> _GIVEN RECORDS_:
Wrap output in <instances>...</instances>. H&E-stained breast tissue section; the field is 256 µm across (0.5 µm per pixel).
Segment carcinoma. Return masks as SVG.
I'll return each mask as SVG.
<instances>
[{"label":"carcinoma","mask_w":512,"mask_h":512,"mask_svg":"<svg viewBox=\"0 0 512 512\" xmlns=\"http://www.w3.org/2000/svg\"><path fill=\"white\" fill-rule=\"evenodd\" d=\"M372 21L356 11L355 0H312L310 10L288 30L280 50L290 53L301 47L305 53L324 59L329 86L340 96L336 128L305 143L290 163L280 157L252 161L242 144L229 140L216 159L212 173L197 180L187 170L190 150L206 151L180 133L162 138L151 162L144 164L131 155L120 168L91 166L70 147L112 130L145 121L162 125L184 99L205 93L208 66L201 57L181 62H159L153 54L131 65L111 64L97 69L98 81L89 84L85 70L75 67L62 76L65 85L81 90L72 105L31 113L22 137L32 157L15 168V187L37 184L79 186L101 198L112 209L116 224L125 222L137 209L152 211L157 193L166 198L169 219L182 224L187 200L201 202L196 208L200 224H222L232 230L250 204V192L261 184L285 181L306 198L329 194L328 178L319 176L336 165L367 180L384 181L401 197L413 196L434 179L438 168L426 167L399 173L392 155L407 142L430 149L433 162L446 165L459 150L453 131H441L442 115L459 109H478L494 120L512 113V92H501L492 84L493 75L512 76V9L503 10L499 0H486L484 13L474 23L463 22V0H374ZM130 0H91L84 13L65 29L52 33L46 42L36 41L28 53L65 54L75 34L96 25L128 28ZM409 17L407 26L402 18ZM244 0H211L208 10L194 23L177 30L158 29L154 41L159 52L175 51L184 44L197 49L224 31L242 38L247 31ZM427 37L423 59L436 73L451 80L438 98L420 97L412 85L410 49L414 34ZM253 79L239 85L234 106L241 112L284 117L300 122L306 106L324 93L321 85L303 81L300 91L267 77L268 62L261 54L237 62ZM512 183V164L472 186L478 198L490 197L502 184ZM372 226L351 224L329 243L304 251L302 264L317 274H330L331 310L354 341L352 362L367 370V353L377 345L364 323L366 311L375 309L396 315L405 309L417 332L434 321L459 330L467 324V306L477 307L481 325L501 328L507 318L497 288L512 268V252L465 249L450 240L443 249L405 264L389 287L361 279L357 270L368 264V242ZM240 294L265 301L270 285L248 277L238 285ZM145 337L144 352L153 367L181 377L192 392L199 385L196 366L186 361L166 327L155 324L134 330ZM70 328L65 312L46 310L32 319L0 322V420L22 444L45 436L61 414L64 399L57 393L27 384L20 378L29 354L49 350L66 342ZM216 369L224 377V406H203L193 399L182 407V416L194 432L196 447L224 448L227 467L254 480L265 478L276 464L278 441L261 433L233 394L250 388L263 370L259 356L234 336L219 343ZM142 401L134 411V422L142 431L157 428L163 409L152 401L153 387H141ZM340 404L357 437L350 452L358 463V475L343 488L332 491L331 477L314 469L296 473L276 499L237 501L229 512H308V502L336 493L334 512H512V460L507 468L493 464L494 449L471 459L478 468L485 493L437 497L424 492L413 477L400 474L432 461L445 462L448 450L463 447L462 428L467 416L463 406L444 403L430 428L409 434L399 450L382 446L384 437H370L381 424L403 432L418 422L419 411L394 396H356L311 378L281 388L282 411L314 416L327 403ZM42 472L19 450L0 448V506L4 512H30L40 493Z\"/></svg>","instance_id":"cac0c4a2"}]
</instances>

> _TASK_:
Which lines contain the word "instances"? Copy each of them.

> _RESPONSE BELOW_:
Wrap output in <instances>...</instances>. H&E-stained breast tissue section; the field is 256 µm across (0.5 µm per pixel).
<instances>
</instances>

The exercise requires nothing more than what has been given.